Dataset items:
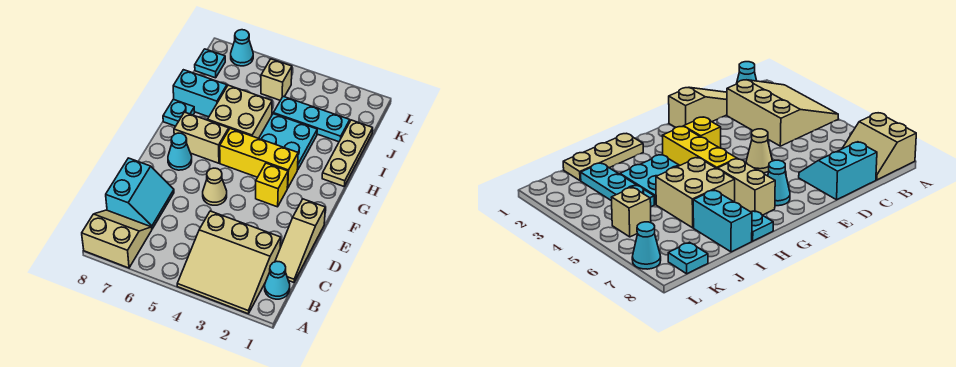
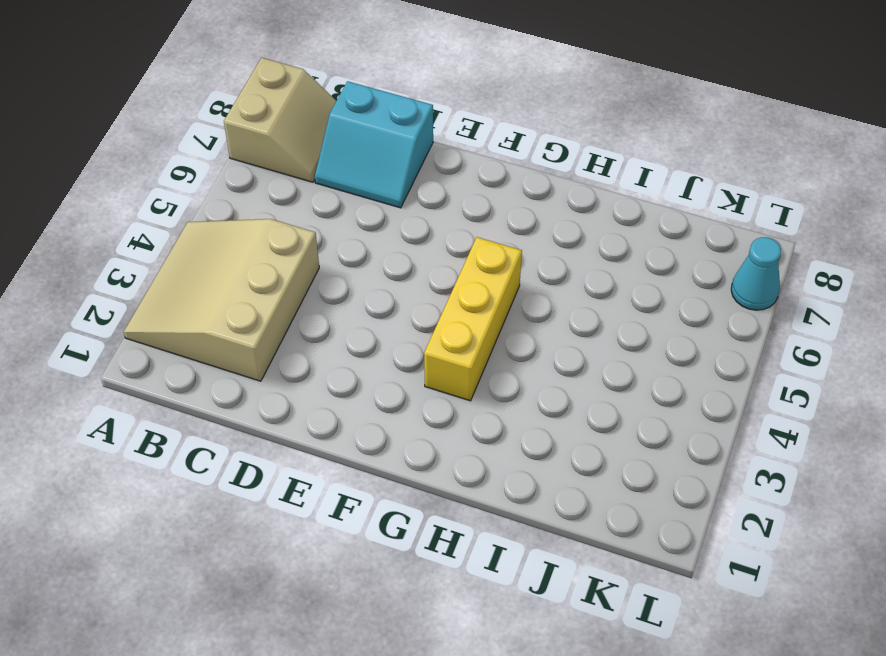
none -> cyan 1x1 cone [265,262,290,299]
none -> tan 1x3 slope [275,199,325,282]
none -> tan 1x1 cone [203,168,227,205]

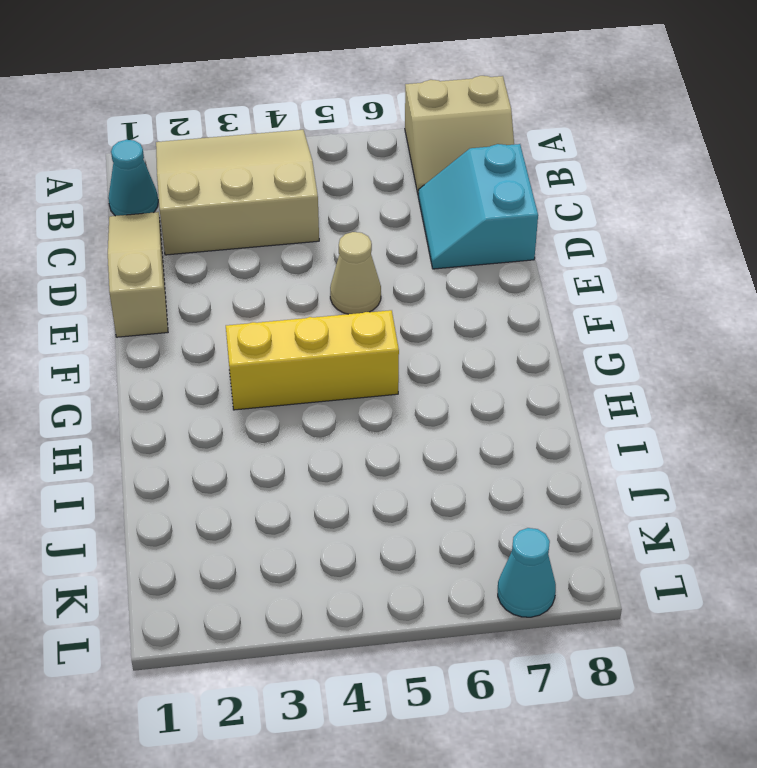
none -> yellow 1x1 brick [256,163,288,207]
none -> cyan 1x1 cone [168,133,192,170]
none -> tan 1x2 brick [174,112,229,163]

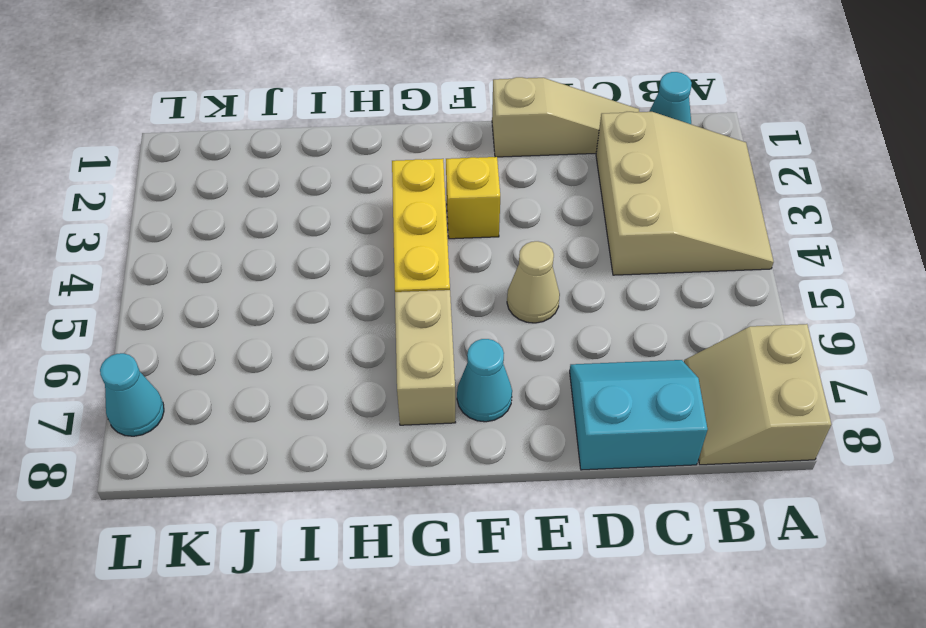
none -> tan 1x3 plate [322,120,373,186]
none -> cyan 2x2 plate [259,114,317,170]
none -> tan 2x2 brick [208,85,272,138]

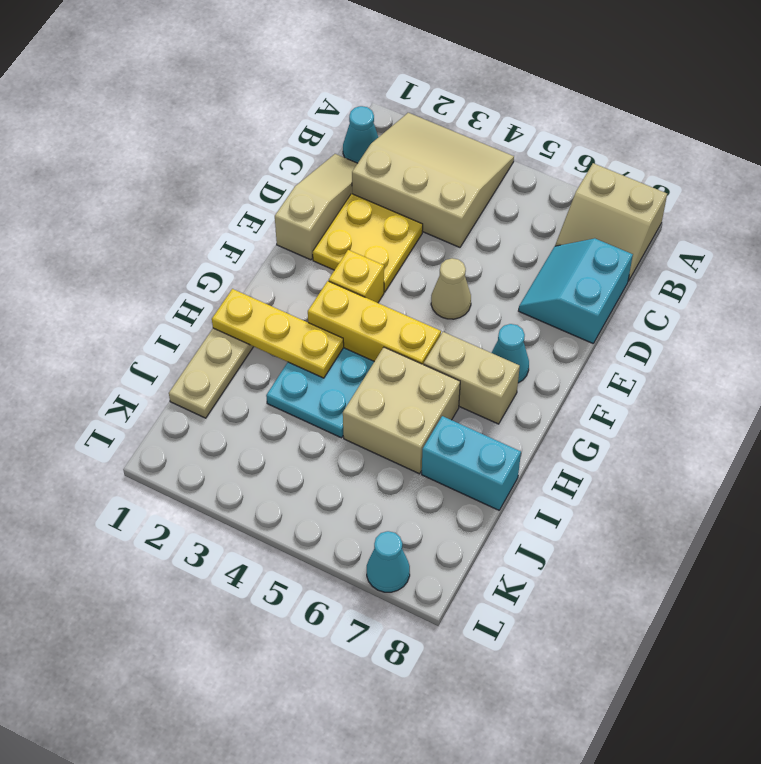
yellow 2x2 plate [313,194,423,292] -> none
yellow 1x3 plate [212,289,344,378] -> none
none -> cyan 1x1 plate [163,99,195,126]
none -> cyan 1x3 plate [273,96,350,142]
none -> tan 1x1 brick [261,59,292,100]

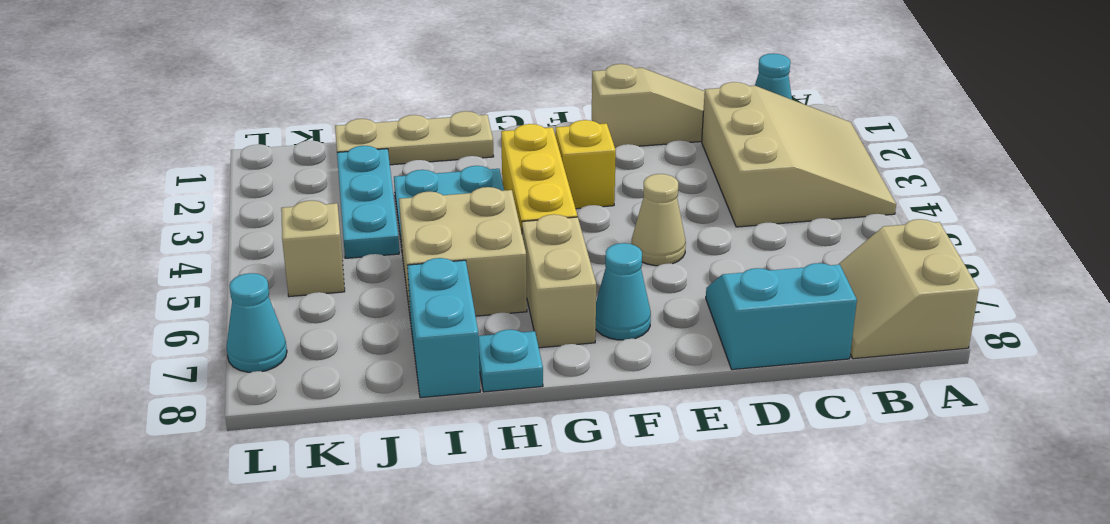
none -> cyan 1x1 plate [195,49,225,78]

Task goal: Output all the records above exactly, but without their images.

Response to this task:
none -> cyan 1x1 cone [265,262,290,299]
none -> tan 1x3 slope [275,199,325,282]
none -> tan 1x1 cone [203,168,227,205]

none -> yellow 1x1 brick [256,163,288,207]
none -> cyan 1x1 cone [168,133,192,170]
none -> tan 1x2 brick [174,112,229,163]

none -> tan 1x3 plate [322,120,373,186]
none -> cyan 2x2 plate [259,114,317,170]
none -> tan 2x2 brick [208,85,272,138]

yellow 2x2 plate [313,194,423,292] -> none
yellow 1x3 plate [212,289,344,378] -> none
none -> cyan 1x1 plate [163,99,195,126]
none -> cyan 1x3 plate [273,96,350,142]
none -> tan 1x1 brick [261,59,292,100]

none -> cyan 1x1 plate [195,49,225,78]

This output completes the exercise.